===== Provided material

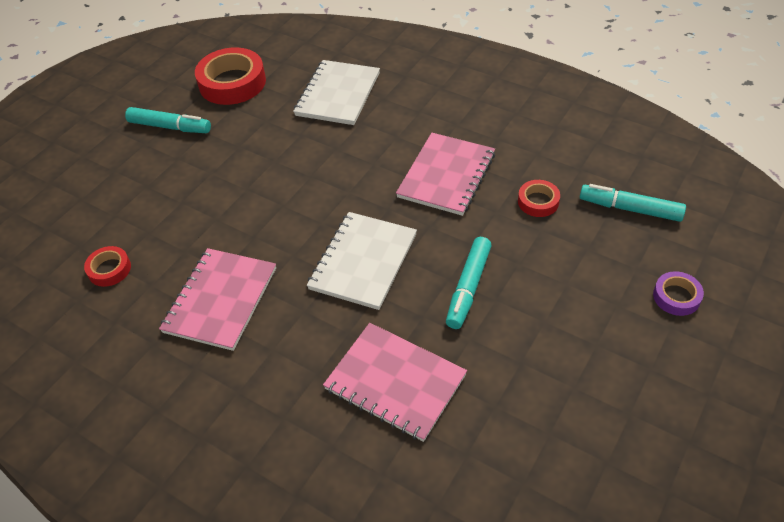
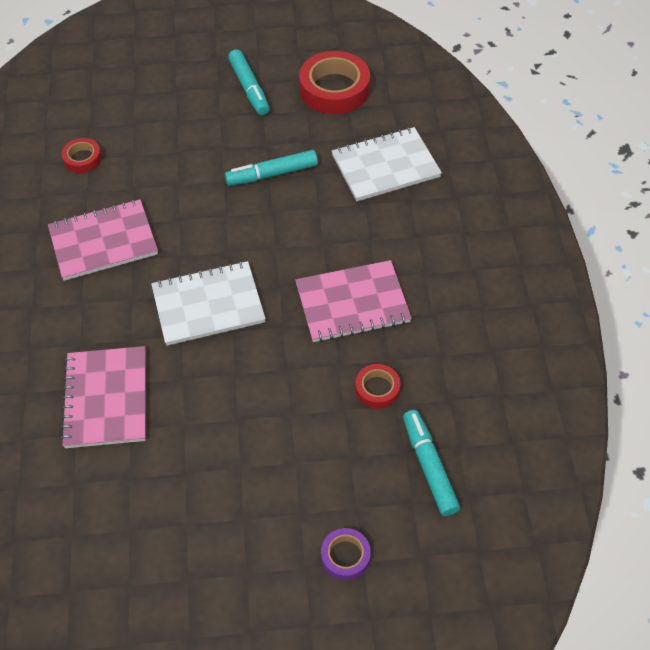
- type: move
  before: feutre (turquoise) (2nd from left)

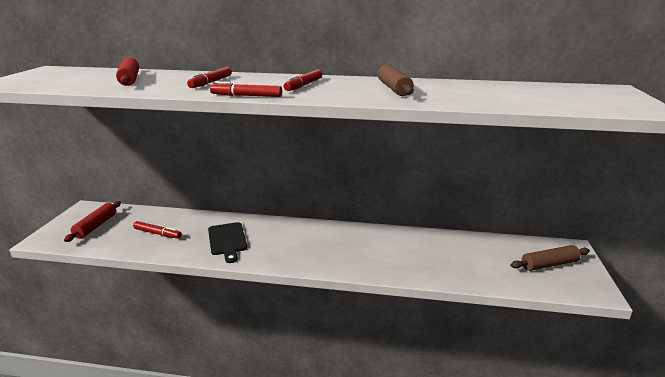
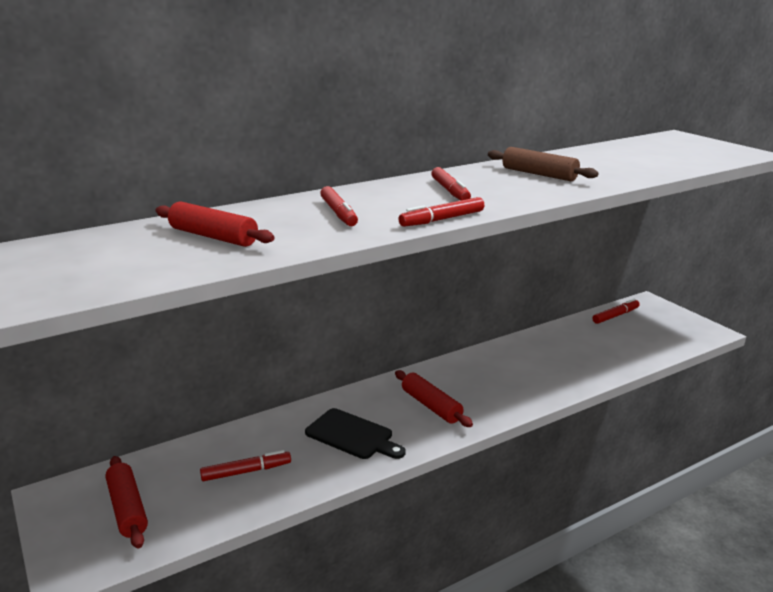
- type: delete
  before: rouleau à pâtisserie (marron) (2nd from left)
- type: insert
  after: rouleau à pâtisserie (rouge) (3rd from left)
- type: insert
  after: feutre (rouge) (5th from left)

==========

* [About this exercise]: Search the entries for the word "from", then copy every line in which it is found.

* [Response]:
  before: feutre (turquoise) (2nd from left)
  before: rouleau à pâtisserie (marron) (2nd from left)
  after: rouleau à pâtisserie (rouge) (3rd from left)
  after: feutre (rouge) (5th from left)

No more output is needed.